**TASK DIRECTIONS**:
Find the string "centreline" in the records. Copy every line it appears in.

---- DATA FOR THIS TASK

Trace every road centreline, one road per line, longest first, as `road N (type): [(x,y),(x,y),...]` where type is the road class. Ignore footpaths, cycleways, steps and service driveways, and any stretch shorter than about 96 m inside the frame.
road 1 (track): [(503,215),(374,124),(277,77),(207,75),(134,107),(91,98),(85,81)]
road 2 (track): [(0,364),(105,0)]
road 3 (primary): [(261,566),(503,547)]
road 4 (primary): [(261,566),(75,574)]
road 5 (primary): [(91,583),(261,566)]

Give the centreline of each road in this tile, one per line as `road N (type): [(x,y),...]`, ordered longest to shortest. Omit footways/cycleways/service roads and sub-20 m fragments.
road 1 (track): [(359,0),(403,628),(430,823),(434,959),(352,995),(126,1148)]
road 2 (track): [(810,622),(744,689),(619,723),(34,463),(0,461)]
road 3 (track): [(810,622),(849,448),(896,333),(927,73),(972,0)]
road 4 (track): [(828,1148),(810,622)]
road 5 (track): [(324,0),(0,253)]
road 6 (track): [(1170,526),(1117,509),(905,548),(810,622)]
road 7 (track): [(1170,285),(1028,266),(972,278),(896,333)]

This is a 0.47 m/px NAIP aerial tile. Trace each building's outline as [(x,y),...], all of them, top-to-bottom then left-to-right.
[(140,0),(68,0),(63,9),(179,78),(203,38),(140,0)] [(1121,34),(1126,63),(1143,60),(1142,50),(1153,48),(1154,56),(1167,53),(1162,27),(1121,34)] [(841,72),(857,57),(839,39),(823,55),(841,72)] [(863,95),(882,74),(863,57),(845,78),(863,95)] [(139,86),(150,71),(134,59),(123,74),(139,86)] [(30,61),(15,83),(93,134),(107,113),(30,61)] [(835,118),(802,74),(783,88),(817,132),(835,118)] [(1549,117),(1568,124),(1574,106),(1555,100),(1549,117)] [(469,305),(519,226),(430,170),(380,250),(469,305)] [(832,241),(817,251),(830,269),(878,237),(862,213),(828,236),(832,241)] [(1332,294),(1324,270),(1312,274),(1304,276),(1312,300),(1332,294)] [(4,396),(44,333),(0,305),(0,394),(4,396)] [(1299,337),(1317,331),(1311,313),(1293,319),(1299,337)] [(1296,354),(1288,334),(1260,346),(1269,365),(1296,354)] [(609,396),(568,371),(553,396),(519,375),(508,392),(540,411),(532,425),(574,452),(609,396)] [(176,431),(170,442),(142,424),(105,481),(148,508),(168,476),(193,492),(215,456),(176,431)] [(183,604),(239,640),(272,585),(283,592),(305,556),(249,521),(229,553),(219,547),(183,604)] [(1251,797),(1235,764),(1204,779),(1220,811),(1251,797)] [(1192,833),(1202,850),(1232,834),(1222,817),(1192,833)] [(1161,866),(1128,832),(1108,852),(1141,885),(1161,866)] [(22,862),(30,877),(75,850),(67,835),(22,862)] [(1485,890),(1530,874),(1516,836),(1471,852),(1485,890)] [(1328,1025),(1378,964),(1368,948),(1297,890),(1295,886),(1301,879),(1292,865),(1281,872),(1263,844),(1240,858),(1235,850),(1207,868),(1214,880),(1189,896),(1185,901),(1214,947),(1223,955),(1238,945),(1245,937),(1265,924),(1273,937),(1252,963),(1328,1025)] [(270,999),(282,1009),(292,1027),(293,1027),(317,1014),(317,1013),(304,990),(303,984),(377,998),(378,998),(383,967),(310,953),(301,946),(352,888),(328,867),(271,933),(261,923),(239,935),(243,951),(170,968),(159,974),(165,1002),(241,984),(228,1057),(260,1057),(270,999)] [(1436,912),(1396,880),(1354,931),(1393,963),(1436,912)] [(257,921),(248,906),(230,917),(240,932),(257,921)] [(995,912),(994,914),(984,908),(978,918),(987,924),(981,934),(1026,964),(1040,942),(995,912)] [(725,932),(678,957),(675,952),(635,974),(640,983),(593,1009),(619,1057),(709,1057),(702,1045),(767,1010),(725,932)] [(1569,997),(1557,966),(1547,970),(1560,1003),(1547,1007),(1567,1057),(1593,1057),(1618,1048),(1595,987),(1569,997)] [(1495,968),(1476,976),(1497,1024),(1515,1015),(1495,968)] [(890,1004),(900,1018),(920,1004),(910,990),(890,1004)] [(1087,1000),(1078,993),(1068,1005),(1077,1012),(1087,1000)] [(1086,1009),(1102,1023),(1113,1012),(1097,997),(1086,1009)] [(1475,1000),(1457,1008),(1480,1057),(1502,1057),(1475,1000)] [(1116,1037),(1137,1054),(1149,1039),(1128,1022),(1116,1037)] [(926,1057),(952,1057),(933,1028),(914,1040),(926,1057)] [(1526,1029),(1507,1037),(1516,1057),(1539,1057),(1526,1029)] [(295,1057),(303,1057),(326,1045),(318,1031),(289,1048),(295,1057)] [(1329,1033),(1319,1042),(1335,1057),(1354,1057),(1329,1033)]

--------

**ANSWER TO THIS TASK**:
Trace every road centreline, one road per line, longest first, as `road N (type): [(x,y),(x,y),...]` where type is the road class. Ignore footpaths, cycleways, steps and service driveways, and any stretch shorter than about 96 m inside the frame.
Give the centreline of each road in this tile, one per line as `road N (type): [(x,y),...]`, ordered longest to shortest. Omit footways/cycleways/service roads and sub-20 m fragments.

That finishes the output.